**What is being asked**
Every entry below should come back unchanged, except that the pictures are dropped.

Count change data
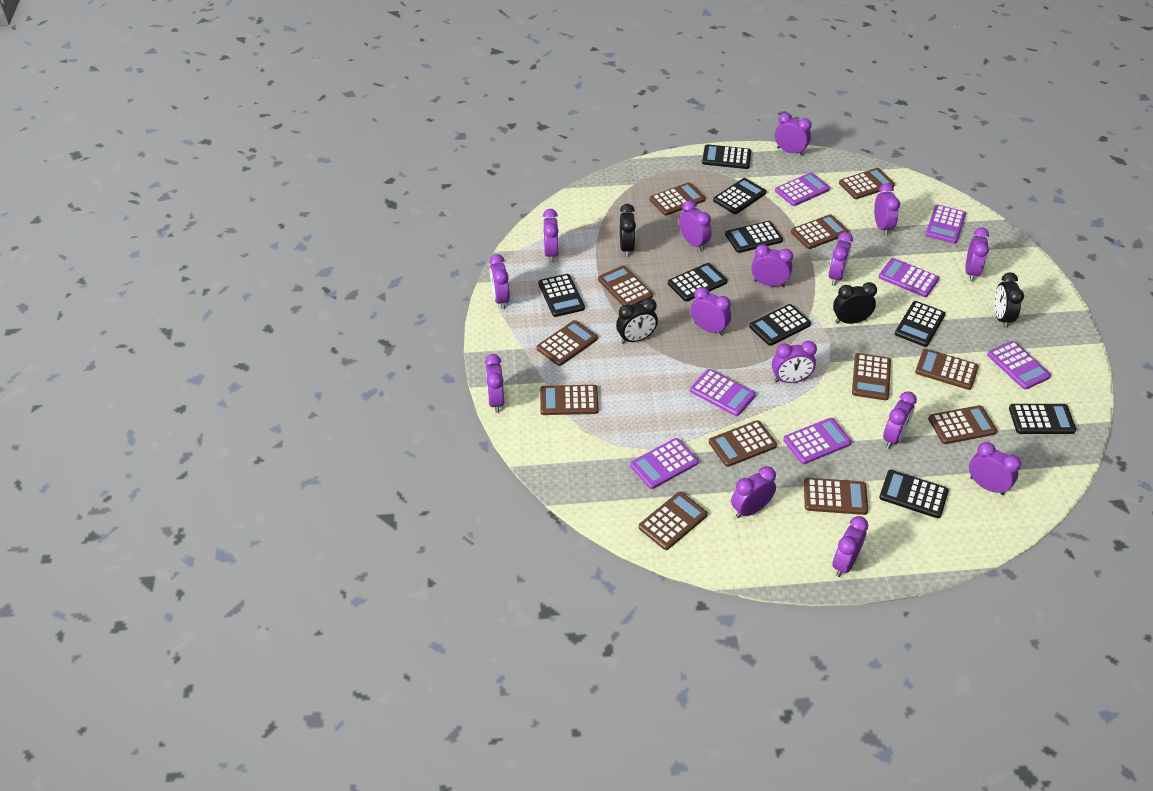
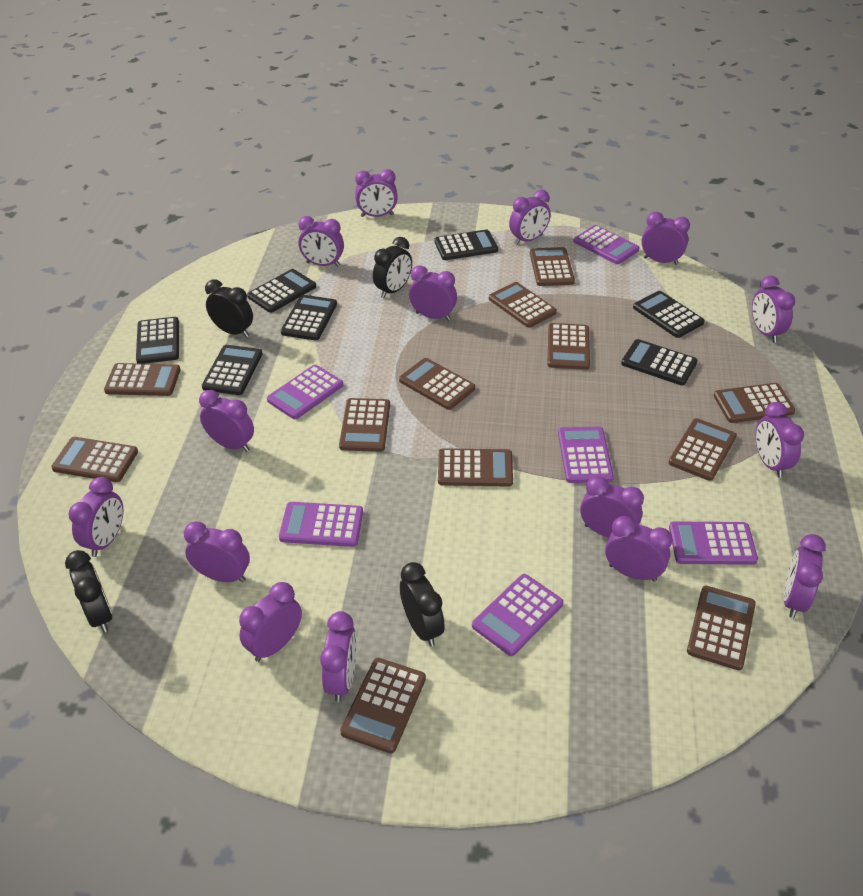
black calculator: 9 -> 7
purple calculator: 7 -> 6

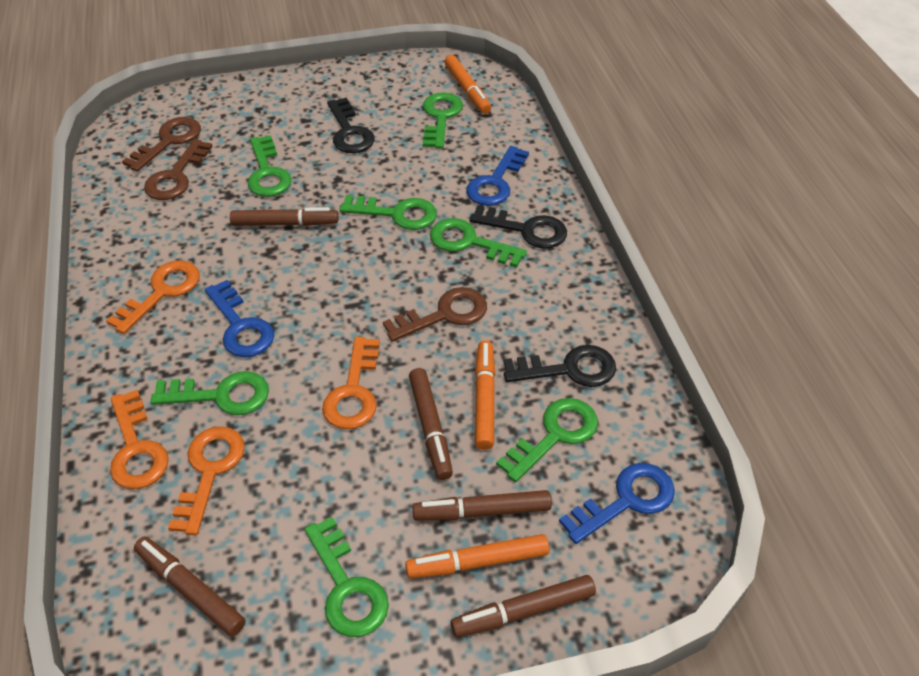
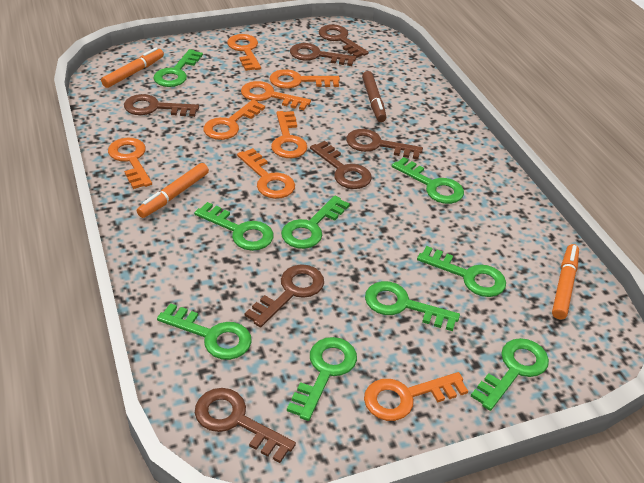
black key: 3 -> 0
blue key: 3 -> 0
brown key: 3 -> 7
brown marker: 5 -> 1
green key: 7 -> 9
orange key: 4 -> 8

**Answer for this exercise**
black calculator: 9 -> 7
purple calculator: 7 -> 6

black key: 3 -> 0
blue key: 3 -> 0
brown key: 3 -> 7
brown marker: 5 -> 1
green key: 7 -> 9
orange key: 4 -> 8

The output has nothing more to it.